How to complete this task: Please copy out the entries below exactly, beginning with the line that contains "cyan rectangle: (62, 317) -> (44, 360), moved" and ending with the line that contains "yellow rectangle: (150, 559)", and include nothing outside that span.

Records for this exercise:
# # # # # # #

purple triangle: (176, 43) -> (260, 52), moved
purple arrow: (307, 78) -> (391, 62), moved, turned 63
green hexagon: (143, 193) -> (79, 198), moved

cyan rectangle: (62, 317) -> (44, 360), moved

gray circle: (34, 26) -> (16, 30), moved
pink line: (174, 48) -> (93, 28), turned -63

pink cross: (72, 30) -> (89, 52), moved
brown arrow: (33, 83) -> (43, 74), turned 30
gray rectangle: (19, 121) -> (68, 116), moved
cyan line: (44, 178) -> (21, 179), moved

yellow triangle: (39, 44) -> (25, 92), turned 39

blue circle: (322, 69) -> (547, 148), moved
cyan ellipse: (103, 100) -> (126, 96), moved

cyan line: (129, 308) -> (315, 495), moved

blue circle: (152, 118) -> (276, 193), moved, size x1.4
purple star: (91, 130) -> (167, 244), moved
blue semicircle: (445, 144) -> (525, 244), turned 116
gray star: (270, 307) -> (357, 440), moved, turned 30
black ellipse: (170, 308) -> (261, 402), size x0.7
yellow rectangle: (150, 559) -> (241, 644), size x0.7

# # # # # # #

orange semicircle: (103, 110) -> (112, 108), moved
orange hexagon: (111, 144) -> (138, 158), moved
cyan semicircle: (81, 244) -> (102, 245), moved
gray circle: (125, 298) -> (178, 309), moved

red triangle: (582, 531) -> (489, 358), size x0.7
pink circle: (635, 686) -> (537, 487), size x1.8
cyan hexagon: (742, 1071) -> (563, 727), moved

# # # # # # #

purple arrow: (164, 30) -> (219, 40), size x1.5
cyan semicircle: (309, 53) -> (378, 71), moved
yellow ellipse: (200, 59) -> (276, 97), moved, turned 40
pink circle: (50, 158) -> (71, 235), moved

# # # # # # #

Written answer:
cyan rectangle: (62, 317) -> (44, 360), moved

gray circle: (34, 26) -> (16, 30), moved
pink line: (174, 48) -> (93, 28), turned -63

pink cross: (72, 30) -> (89, 52), moved
brown arrow: (33, 83) -> (43, 74), turned 30
gray rectangle: (19, 121) -> (68, 116), moved
cyan line: (44, 178) -> (21, 179), moved

yellow triangle: (39, 44) -> (25, 92), turned 39

blue circle: (322, 69) -> (547, 148), moved
cyan ellipse: (103, 100) -> (126, 96), moved

cyan line: (129, 308) -> (315, 495), moved

blue circle: (152, 118) -> (276, 193), moved, size x1.4
purple star: (91, 130) -> (167, 244), moved
blue semicircle: (445, 144) -> (525, 244), turned 116
gray star: (270, 307) -> (357, 440), moved, turned 30
black ellipse: (170, 308) -> (261, 402), size x0.7
yellow rectangle: (150, 559) -> (241, 644), size x0.7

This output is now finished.